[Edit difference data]
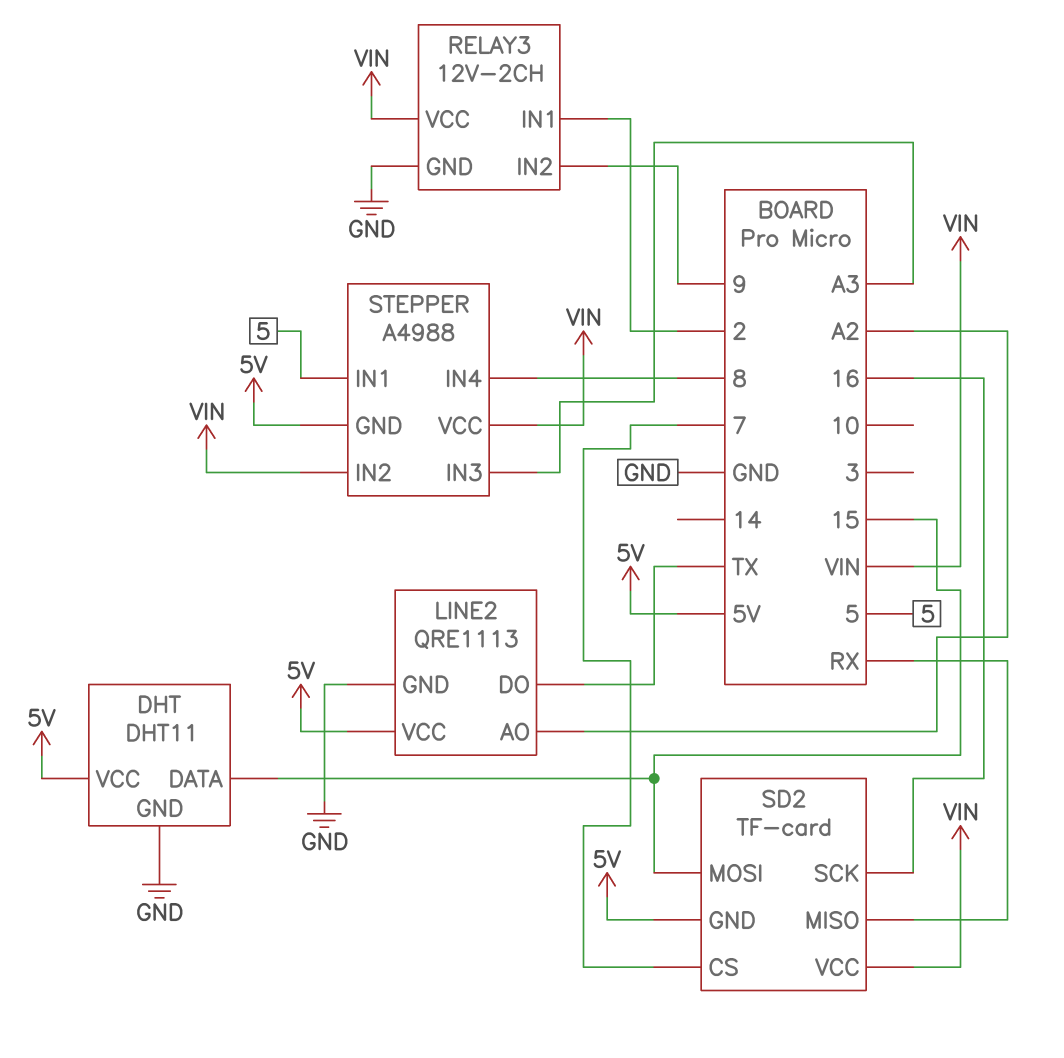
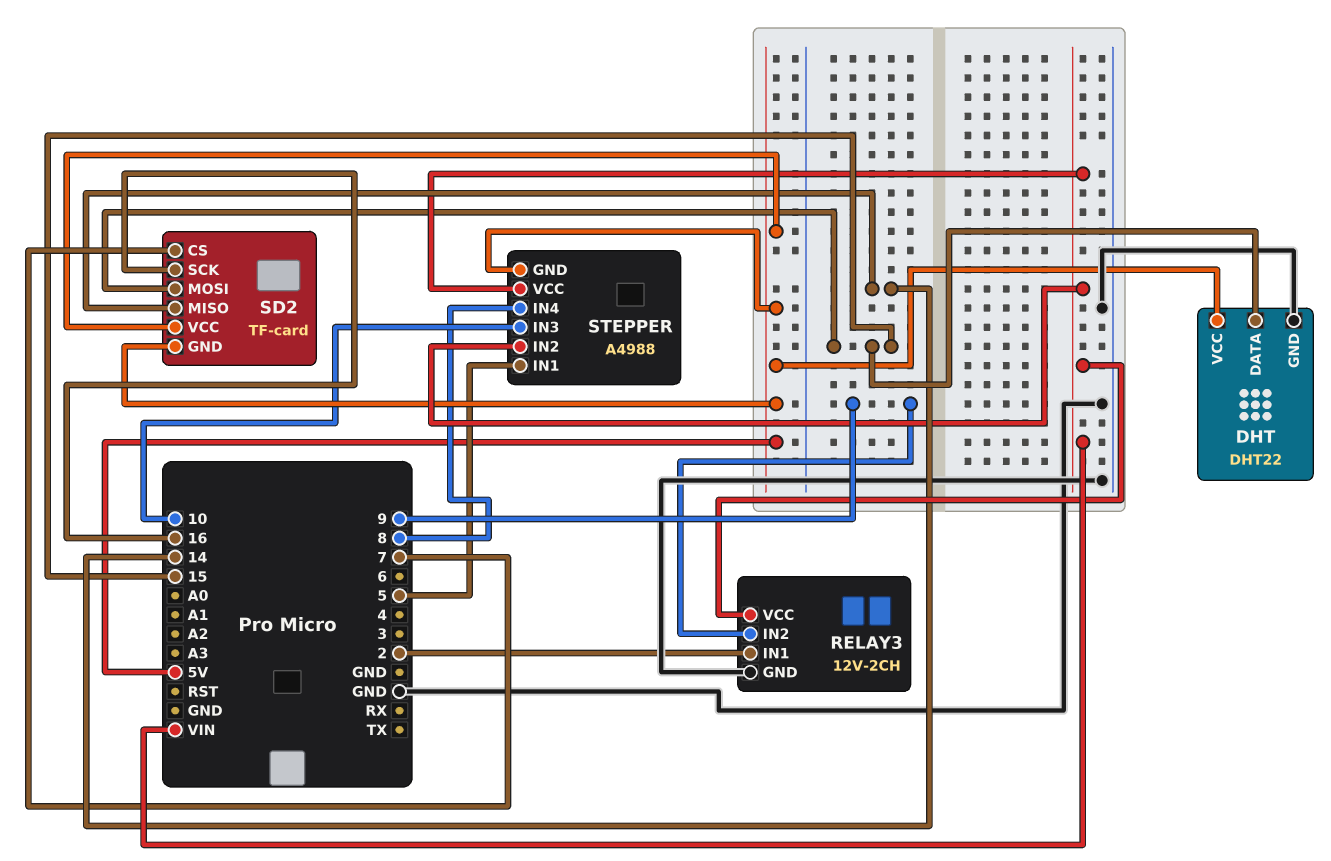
DHT: DHT11 -> DHT22
LINE2: QRE1113 -> none
LINE2 pin AO: A2 -> none
LINE2 pin DO: TX -> none
LINE2 pin GND: GND -> none
LINE2 pin VCC: 5V -> none
SD2 pin MISO: RX -> 14
SD2 pin VCC: VIN -> 5V
STEPPER pin IN3: A3 -> 10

→ What is being asked:
Skip the pictures, then return the rest of the data exactly.

→ Written reply:
DHT: DHT11 -> DHT22
LINE2: QRE1113 -> none
LINE2 pin AO: A2 -> none
LINE2 pin DO: TX -> none
LINE2 pin GND: GND -> none
LINE2 pin VCC: 5V -> none
SD2 pin MISO: RX -> 14
SD2 pin VCC: VIN -> 5V
STEPPER pin IN3: A3 -> 10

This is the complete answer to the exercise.